> _What is required_: Please output exactly the run of lines that starts at the line with "(601, 514) = (333, 503): pink ring -> none" and ends at the last line of the records below.

Scene images with change listings
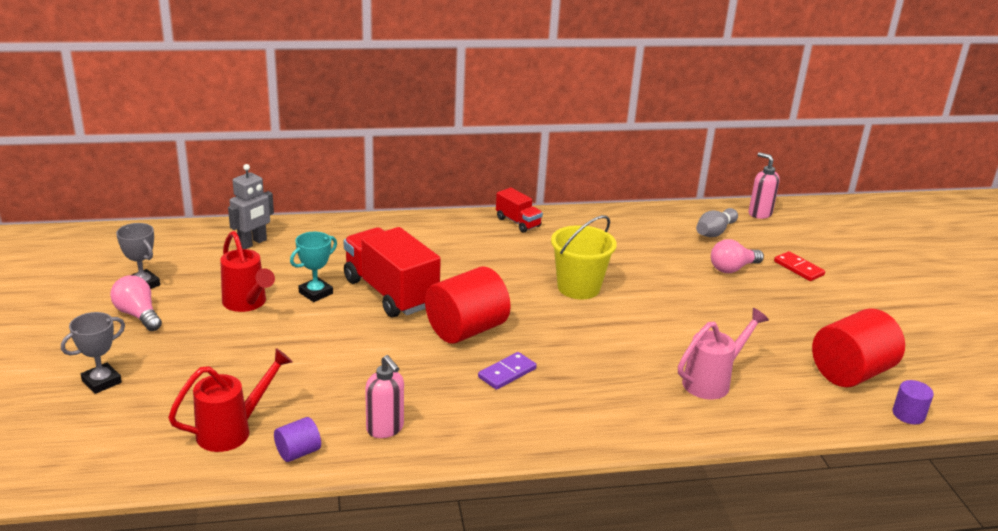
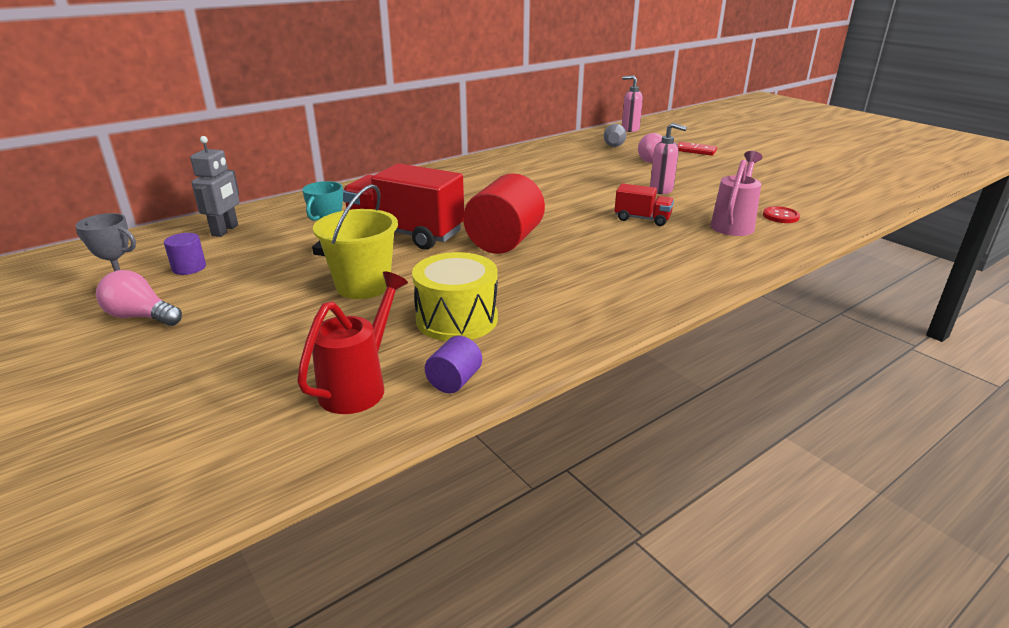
camera: 25 degrees left, 0 degrees up
(101, 382) = (145, 391): grey trophy -> none
(247, 304) = (266, 276): red watering can -> none
(350, 398) = (457, 319): none -> yellow drum
(385, 429) = (520, 333): pink soap dispenser -> pink soap dispenser (661, 190)
(507, 373) = (576, 261): purple domino -> none
(518, 222) = (462, 167): red truck -> red truck (642, 219)
(578, 287) = (561, 194): yellow bucket -> yellow bucket (363, 286)
(777, 388) = (780, 216): none -> red button
(851, 373) = (810, 196): red cylinder -> none
(908, 414) = (877, 208): purple cylinder -> purple cylinder (189, 268)

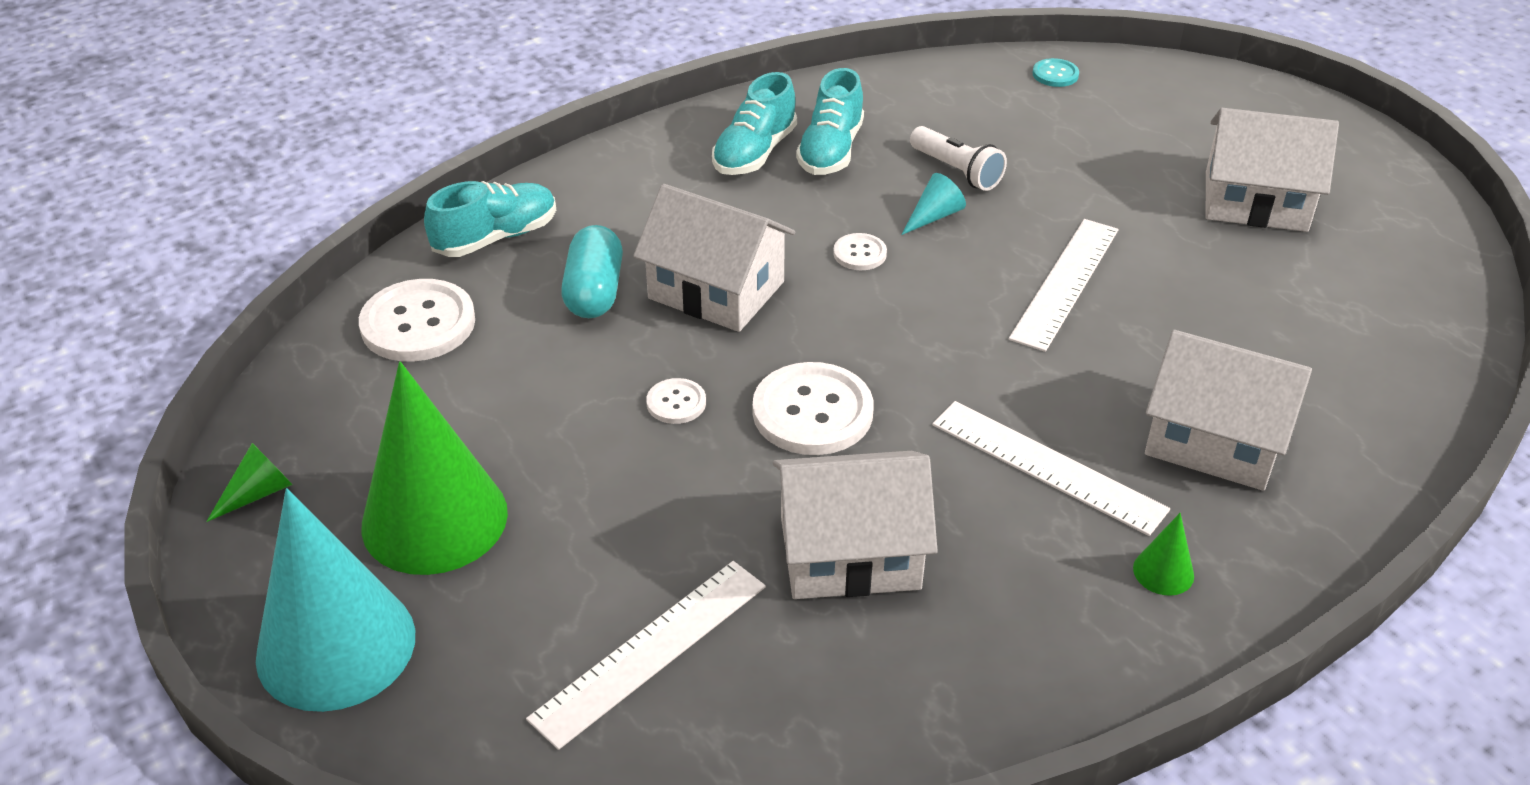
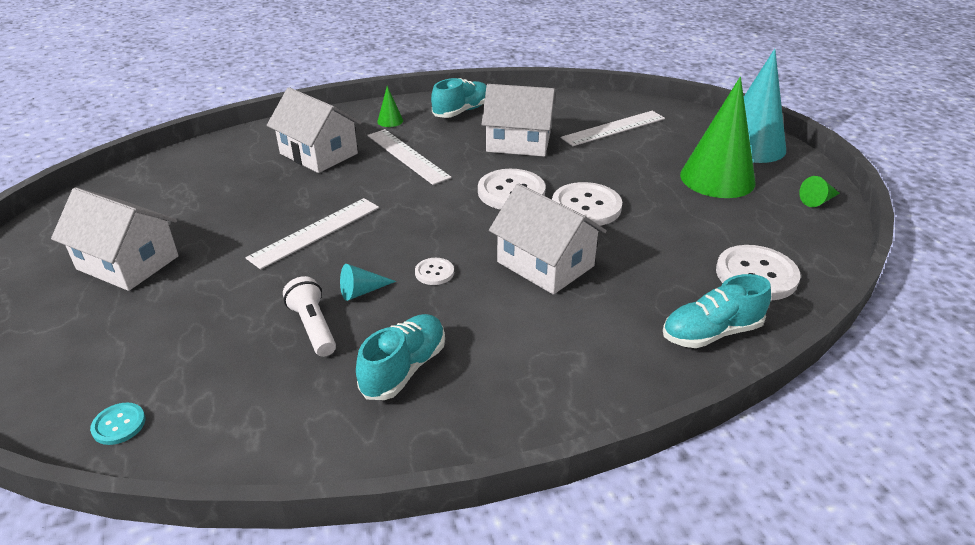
camera: 165 degrees left, 5 degrees down
(594, 292) = (631, 276): turquoise capsule -> none
(676, 403) = (586, 206): white button -> white button, size x2.01
(754, 153) = (473, 380): turquoise shoe -> turquoise shoe (462, 111)

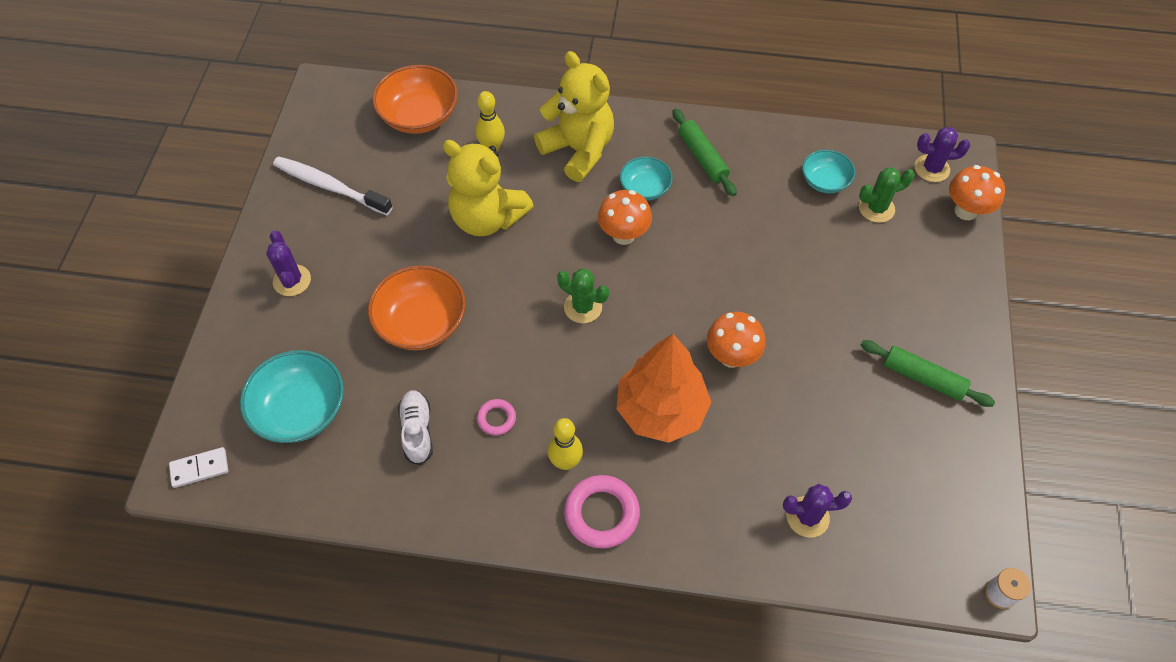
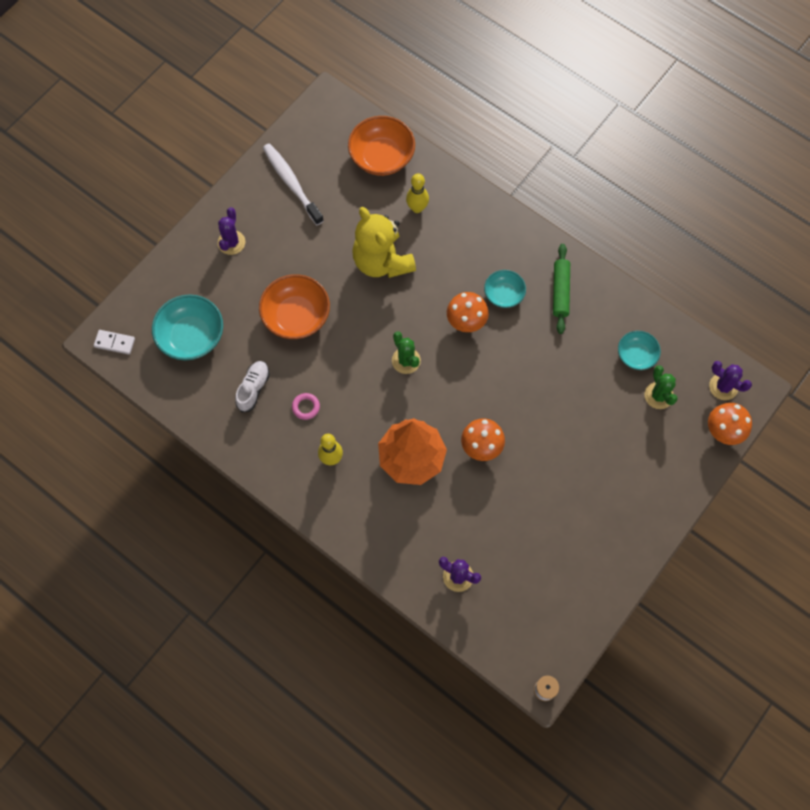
camera: 30 degrees right, 10 degrees up
(578, 150) = (476, 241): yellow teddy bear -> none
(601, 514) = (333, 503): pink ring -> none
(876, 208) = (658, 395): green cactus -> green cactus turned 60 degrees clockwise
(923, 378) = (599, 532): green rolling pin -> none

> _Exercise output_:
(601, 514) = (333, 503): pink ring -> none
(876, 208) = (658, 395): green cactus -> green cactus turned 60 degrees clockwise
(923, 378) = (599, 532): green rolling pin -> none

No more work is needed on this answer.